- [Data to use]
——
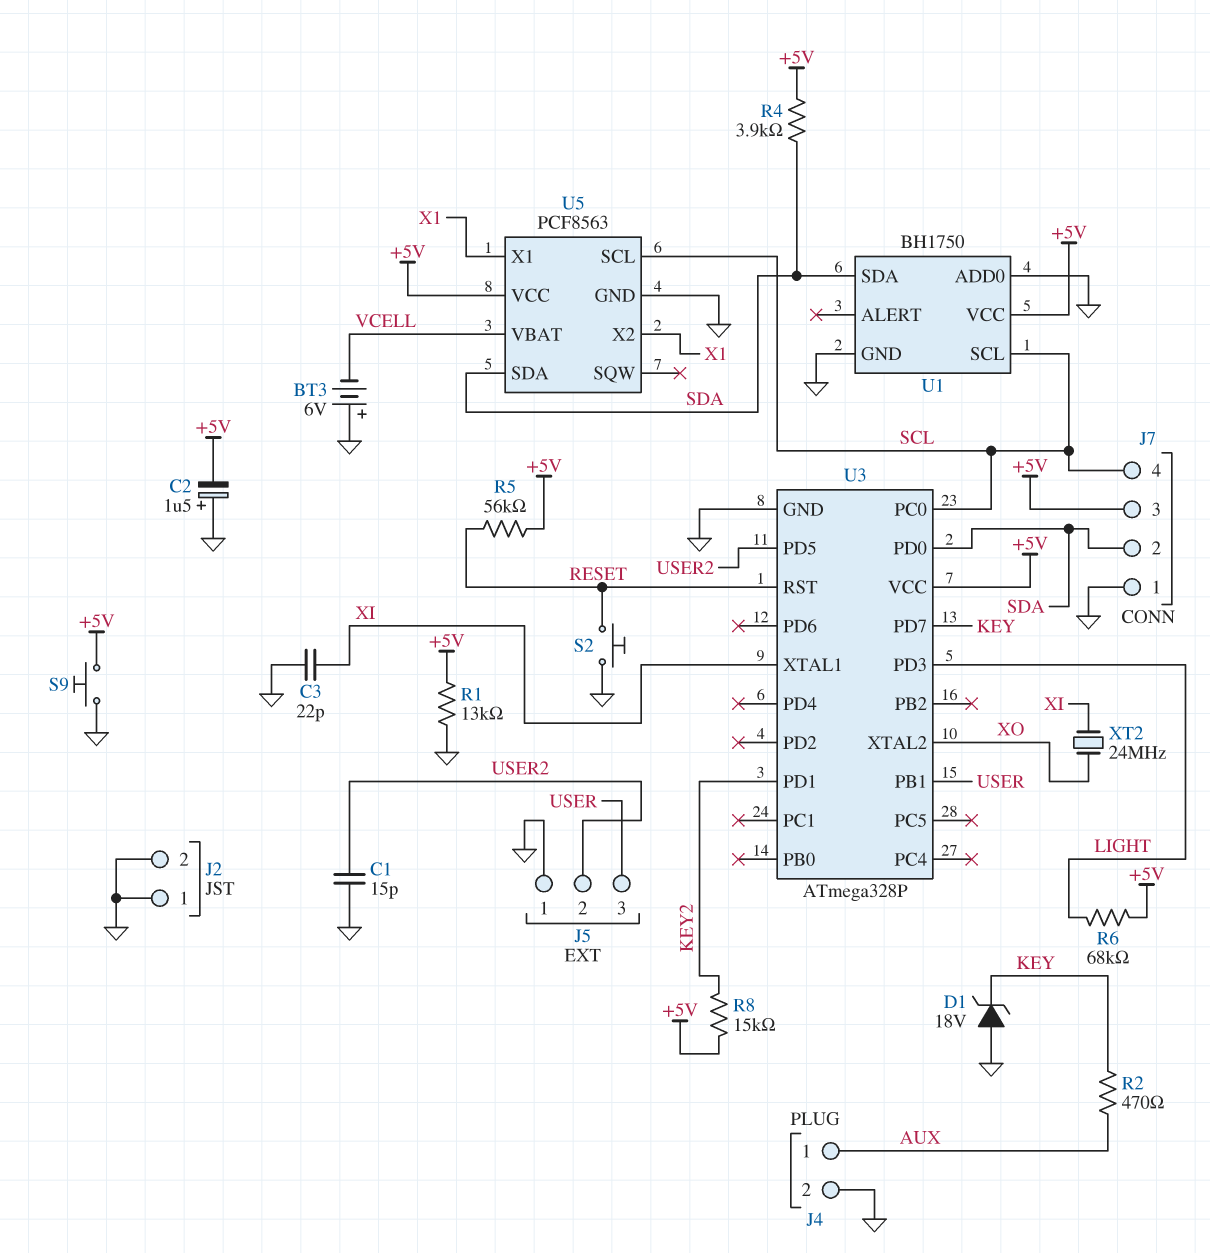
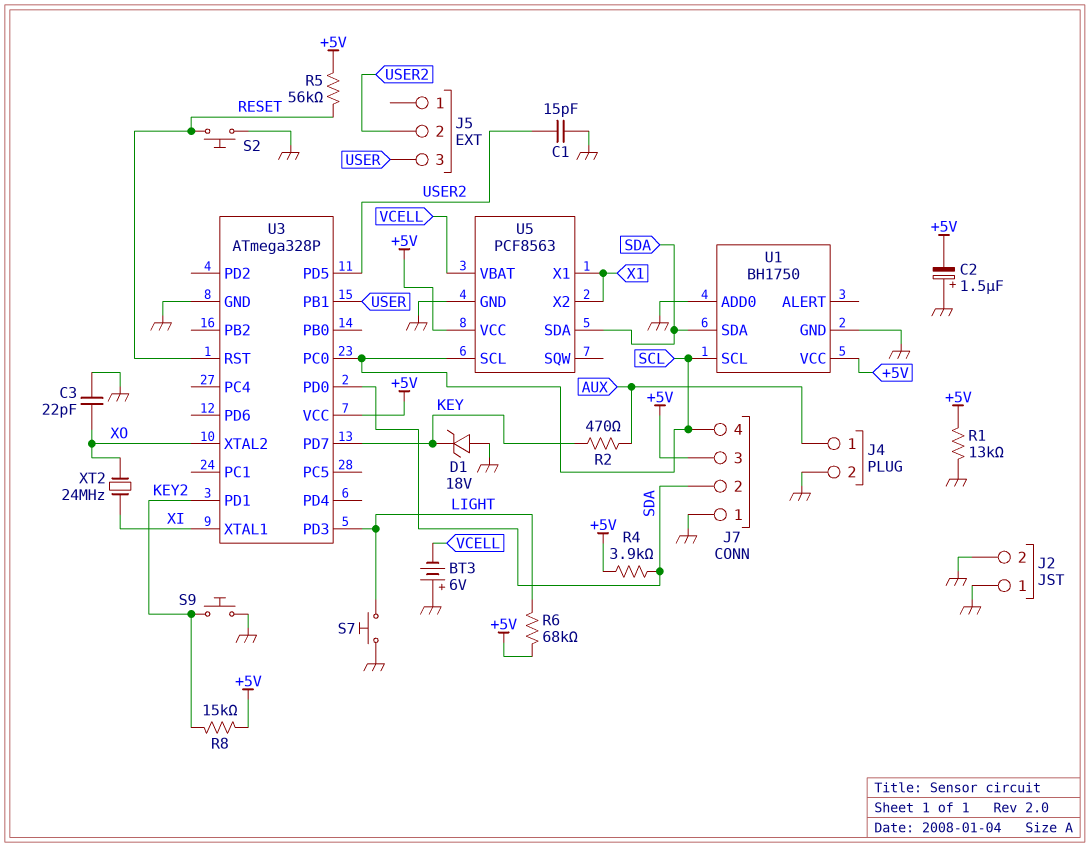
C3: 22pF (GND, XI) -> 22pF (GND, XO)
J5 pin 1: GND -> none
S7: none -> button (GND, LIGHT)
S9: button (+5V, GND) -> button (GND, KEY2)

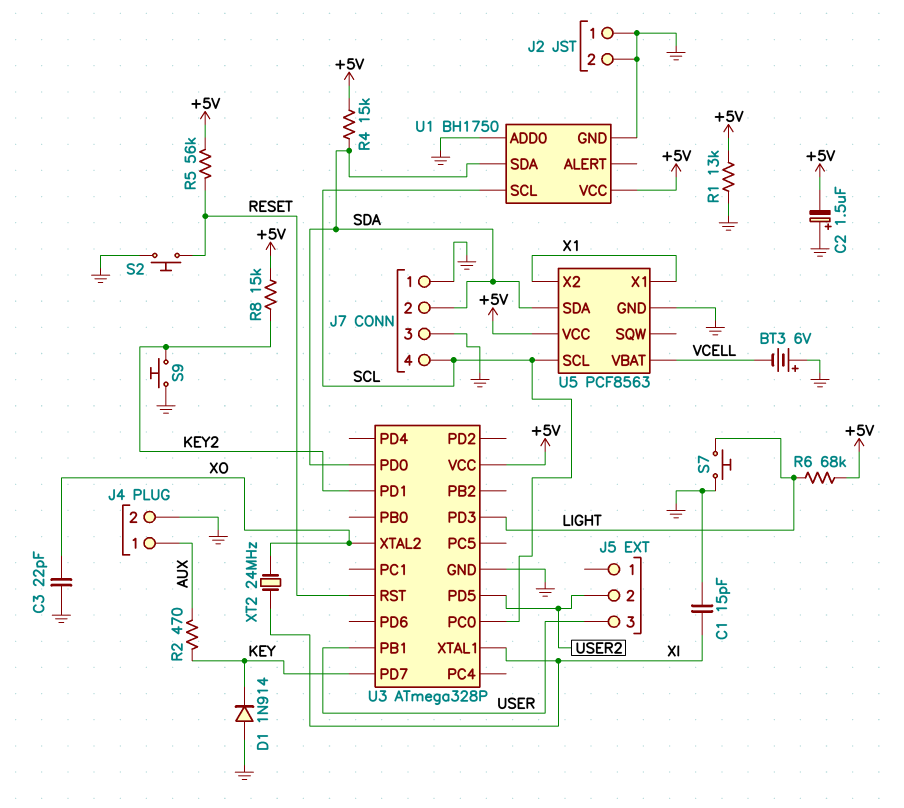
C1: 15pF (GND, USER2) -> 15pF (GND, XI)
D1: zener 18V (A GND, K KEY) -> diode 1N914 (A GND, K KEY)
J7 pin 3: +5V -> GND
R4: 3.9k (+5V, SDA) -> 15k (+5V, SDA)

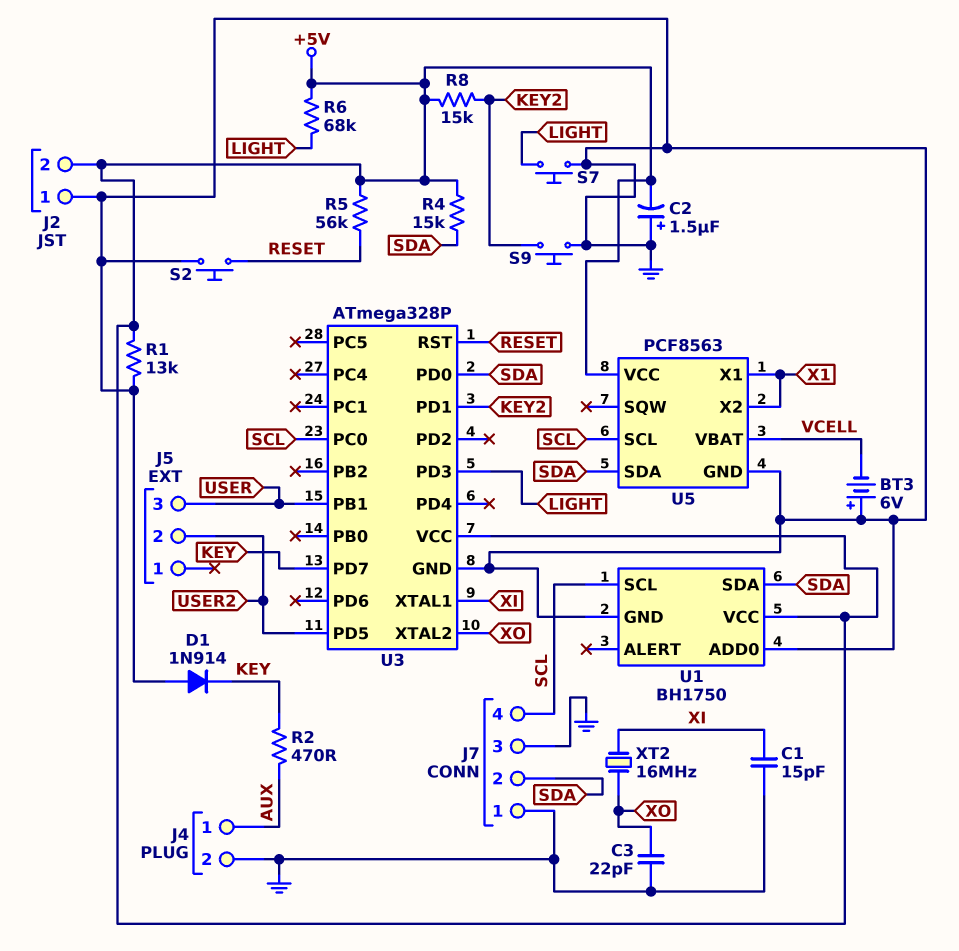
J2 pin 2: GND -> +5V
XT2: 24MHz (XI, XO) -> 16MHz (XI, XO)

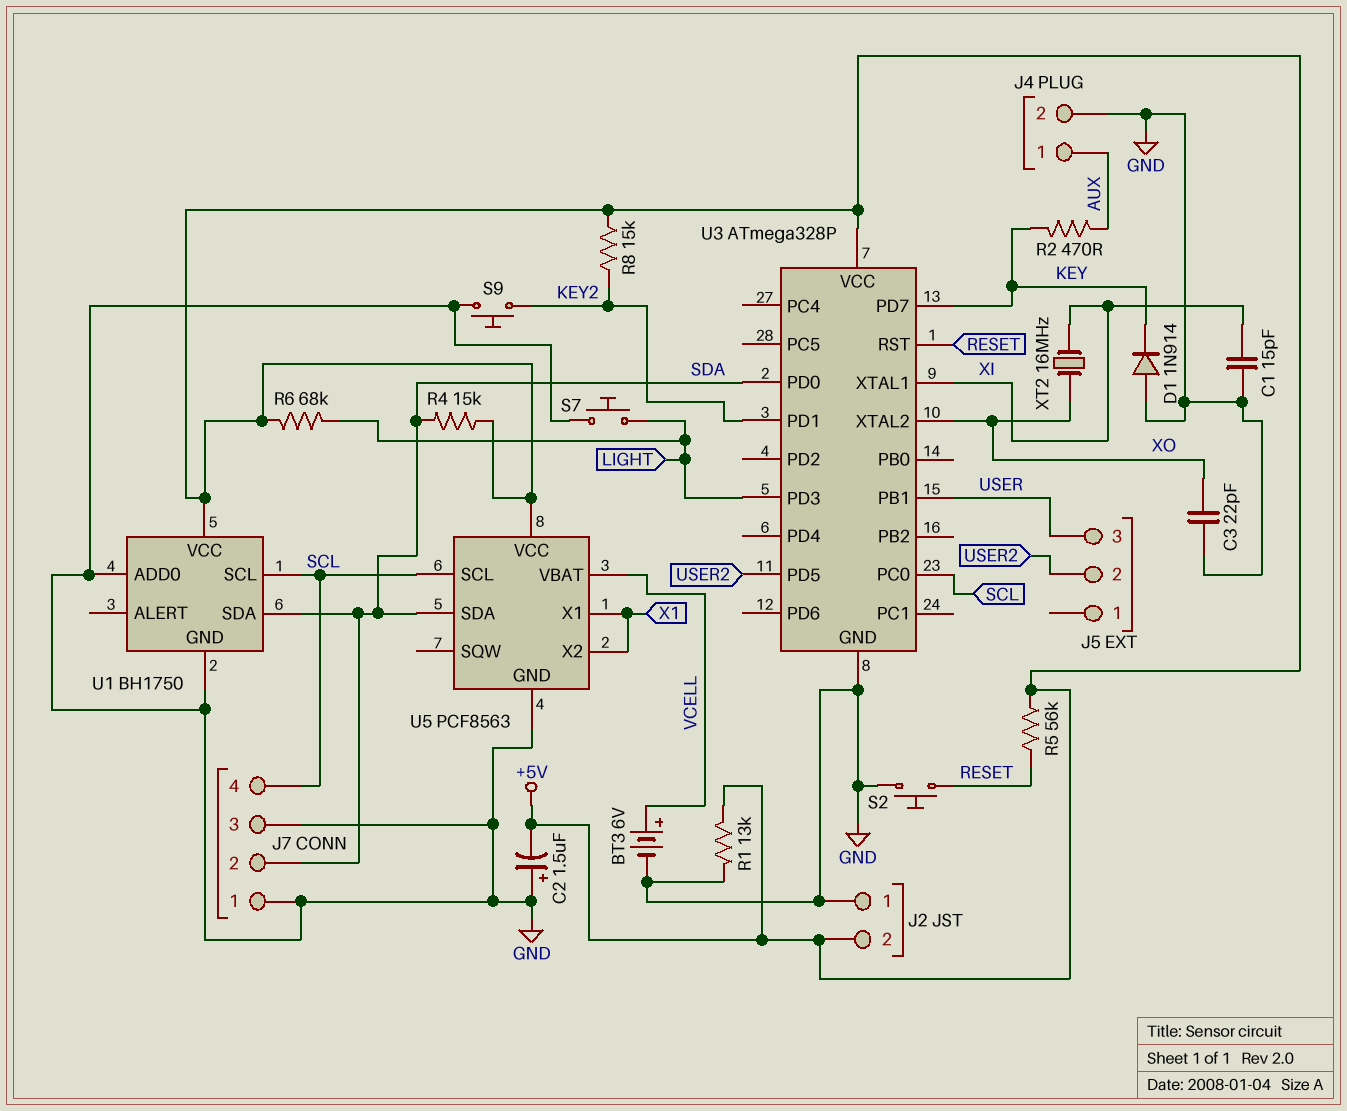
BT3: 6V (plus GND, minus VCELL) -> 6V (plus VCELL, minus GND)

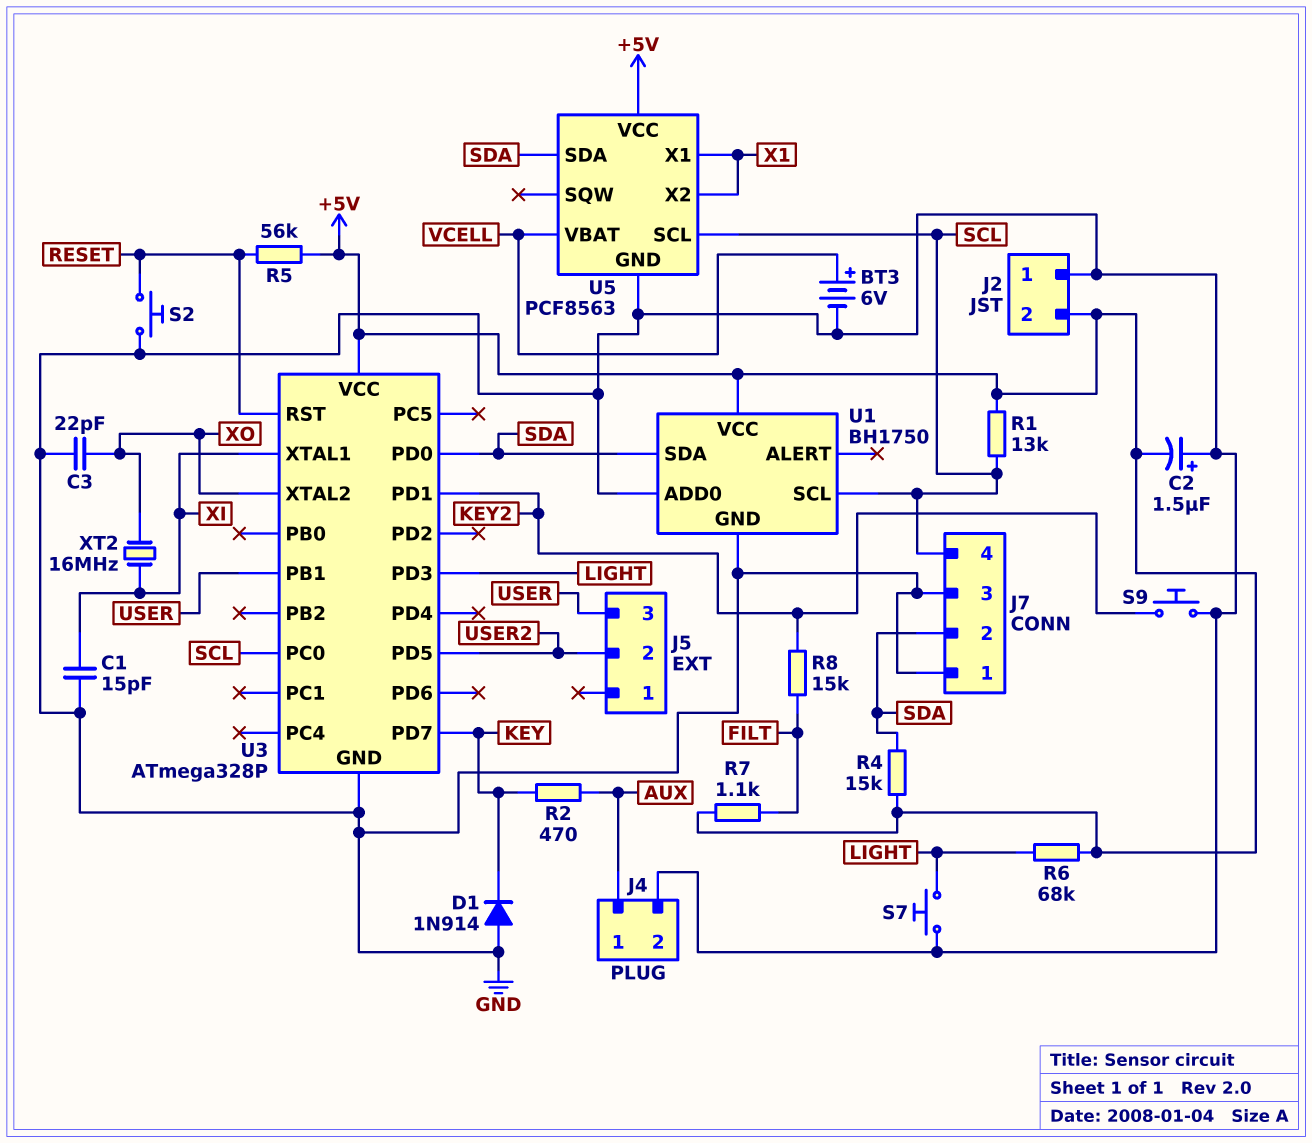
R1: 13k (+5V, GND) -> 13k (+5V, SCL)
R7: none -> 1.1k (+5V, FILT)
R8: 15k (+5V, KEY2) -> 15k (FILT, KEY2)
——
- [About this task]
The lines from the one with "D1: zener 18V" to the end of the data above should be retyped exactly, both ends included, and pictures are to be left out.

- [Response to the exercise]
D1: zener 18V (A GND, K KEY) -> diode 1N914 (A GND, K KEY)
J7 pin 3: +5V -> GND
R4: 3.9k (+5V, SDA) -> 15k (+5V, SDA)

J2 pin 2: GND -> +5V
XT2: 24MHz (XI, XO) -> 16MHz (XI, XO)

BT3: 6V (plus GND, minus VCELL) -> 6V (plus VCELL, minus GND)

R1: 13k (+5V, GND) -> 13k (+5V, SCL)
R7: none -> 1.1k (+5V, FILT)
R8: 15k (+5V, KEY2) -> 15k (FILT, KEY2)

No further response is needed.